→ What is required
Output the whole listing below exactly, omitting the images.

→ Data for this task
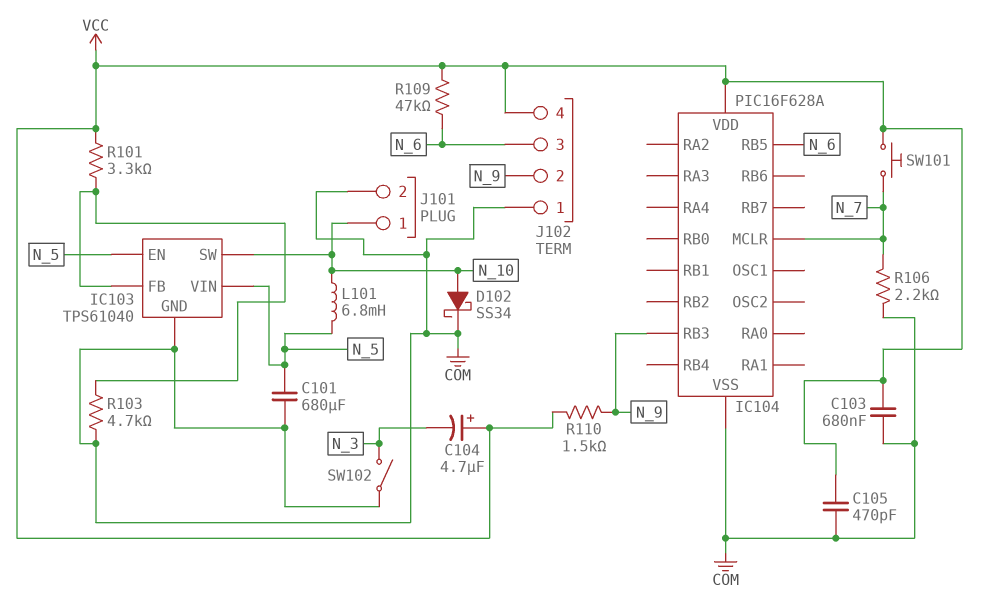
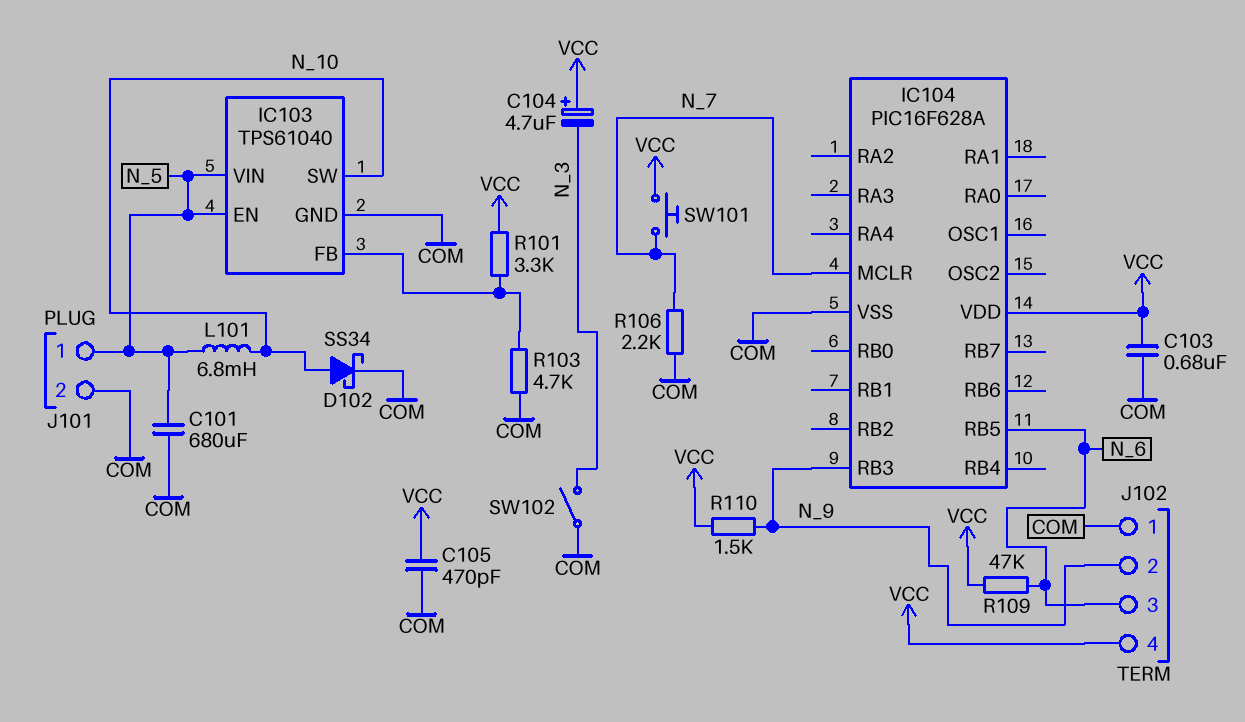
J101 pin 1: N_10 -> N_5

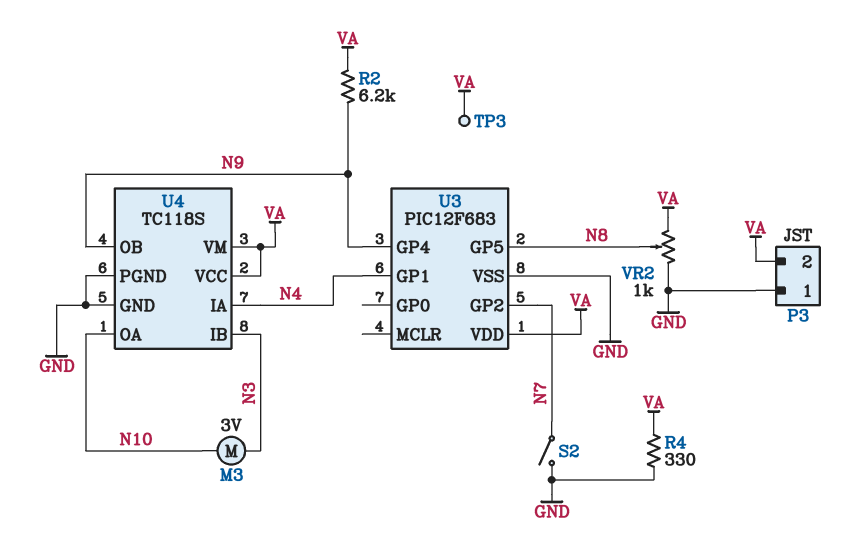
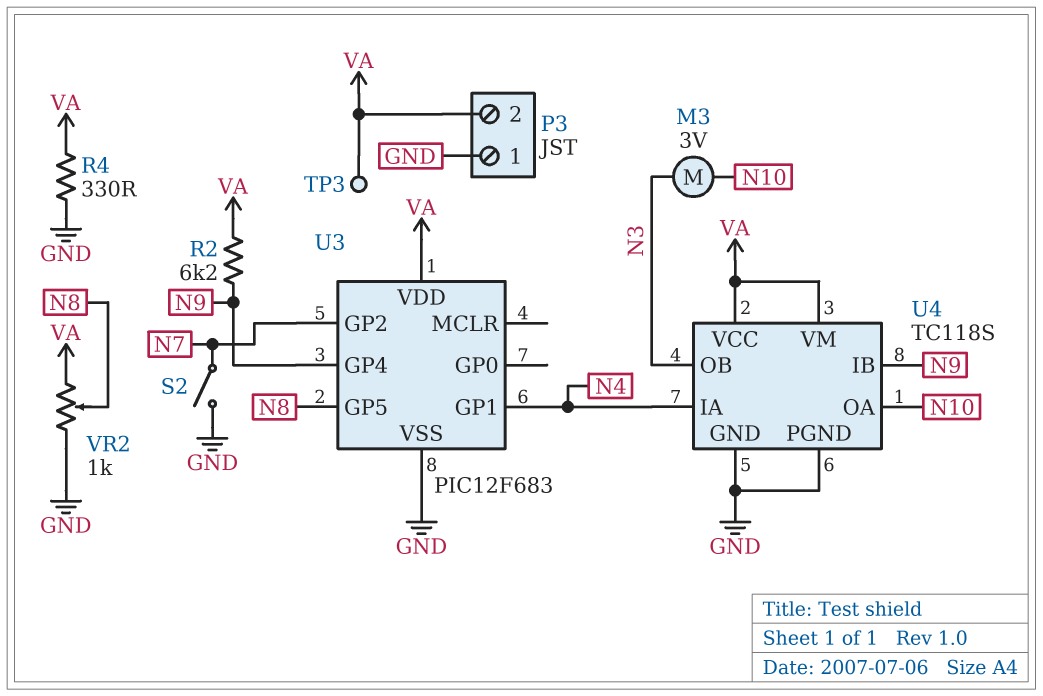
U4 pin IB: N3 -> N9
U4 pin OB: N9 -> N3

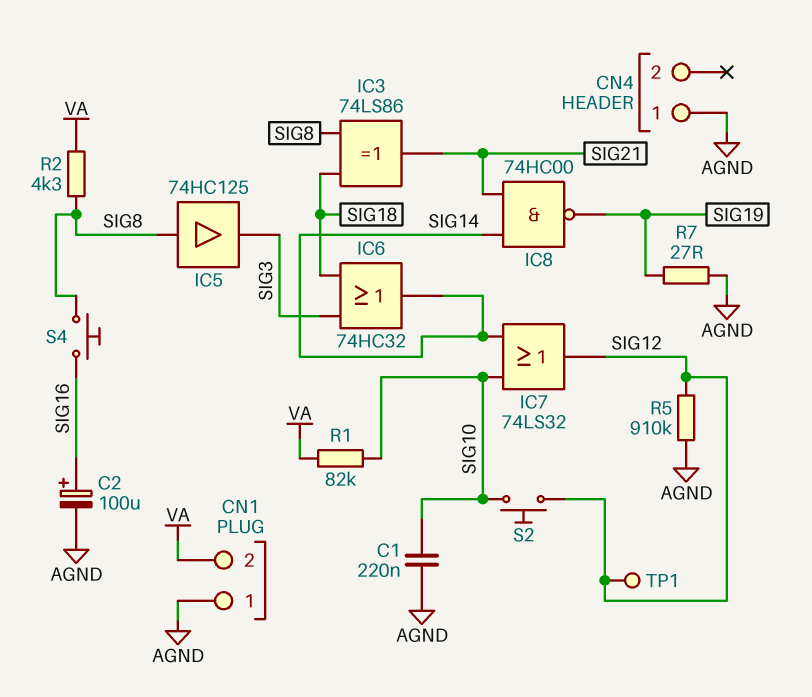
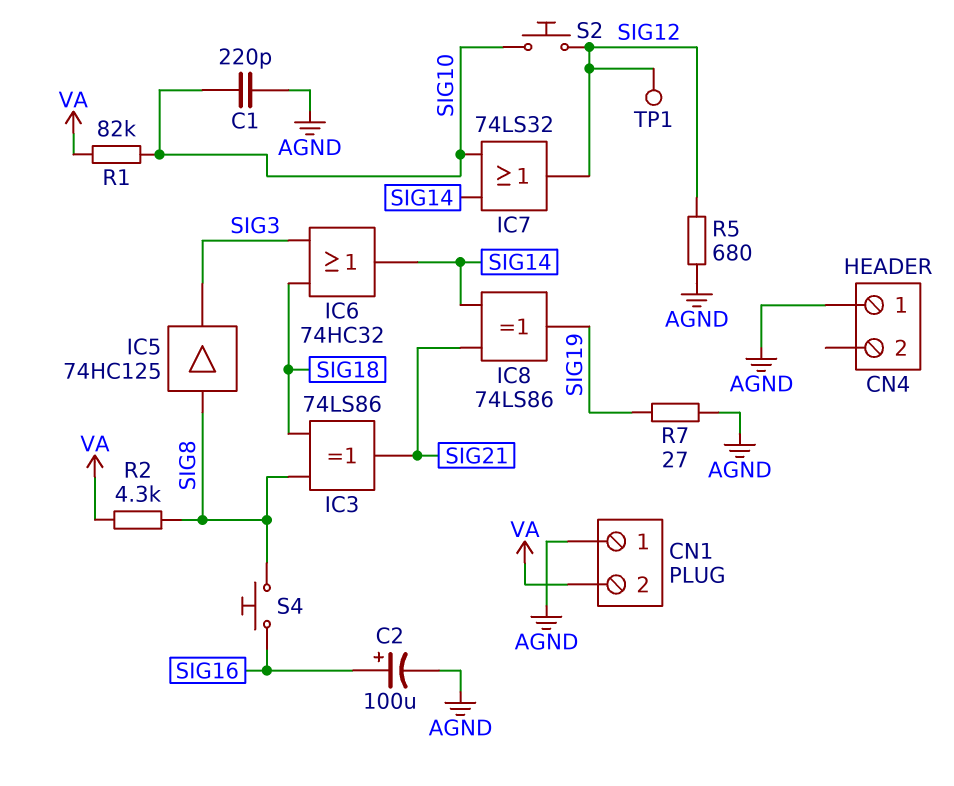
C1: 220nF (AGND, SIG10) -> 220pF (AGND, SIG10)
IC8: NAND 74HC00 (in SIG14, in SIG21, out SIG19) -> XOR 74LS86 (in SIG14, in SIG21, out SIG19)
R5: 910k (AGND, SIG12) -> 680 (AGND, SIG12)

→ Result of this task
J101 pin 1: N_10 -> N_5

U4 pin IB: N3 -> N9
U4 pin OB: N9 -> N3

C1: 220nF (AGND, SIG10) -> 220pF (AGND, SIG10)
IC8: NAND 74HC00 (in SIG14, in SIG21, out SIG19) -> XOR 74LS86 (in SIG14, in SIG21, out SIG19)
R5: 910k (AGND, SIG12) -> 680 (AGND, SIG12)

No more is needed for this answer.